## Problem statement
Write the data out again exactly, with every picture removed.

## Provided material
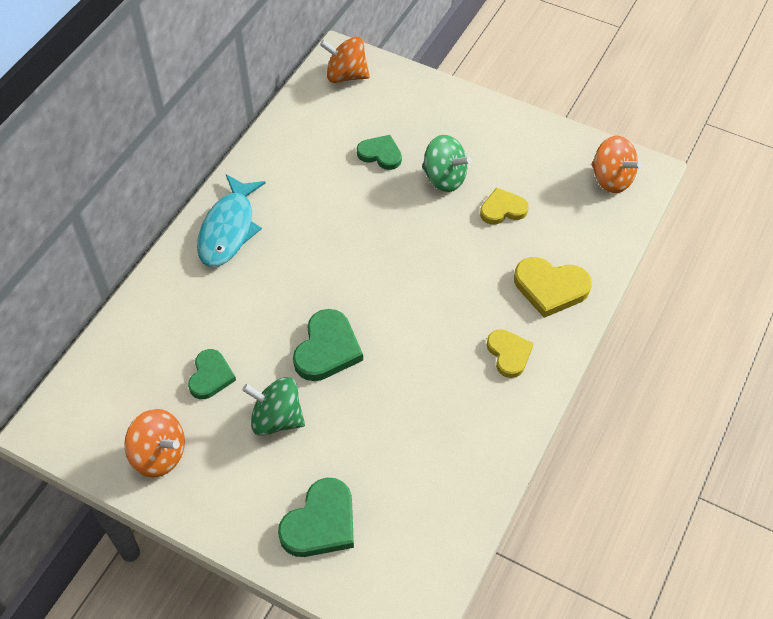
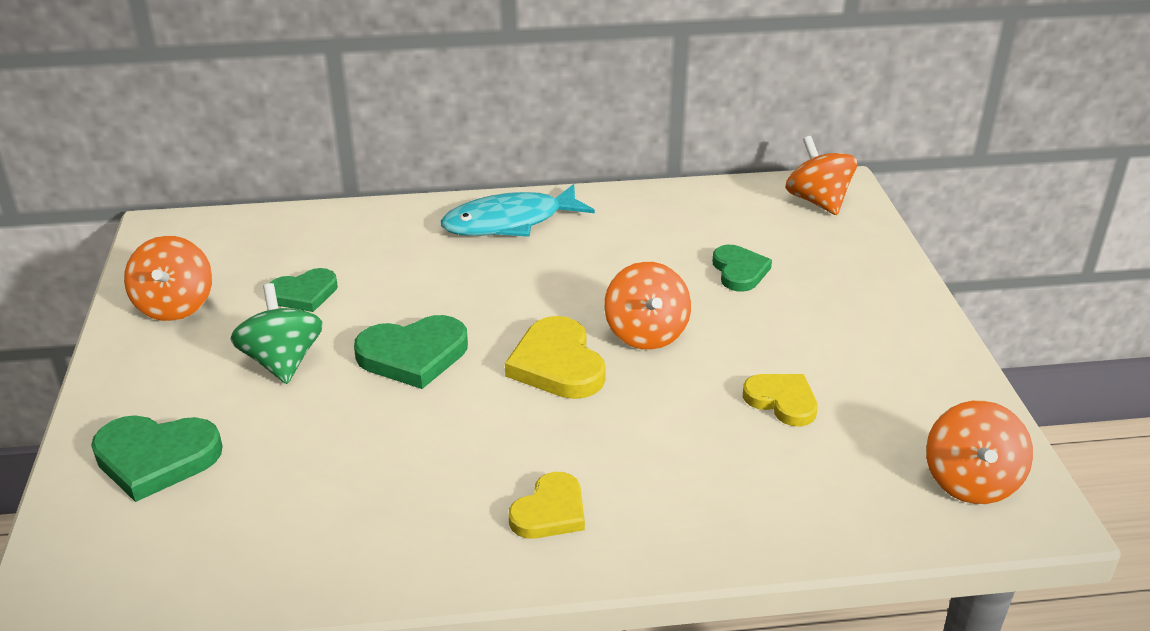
camera: 55 degrees right, 20 degrees down
(400, 230) = (646, 333): none -> orange spinning top
(444, 178) = (767, 332): green spinning top -> none
(550, 288) = (704, 503): yellow heart -> yellow heart (557, 364)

## Exercise answer
camera: 55 degrees right, 20 degrees down
(400, 230) = (646, 333): none -> orange spinning top
(444, 178) = (767, 332): green spinning top -> none
(550, 288) = (704, 503): yellow heart -> yellow heart (557, 364)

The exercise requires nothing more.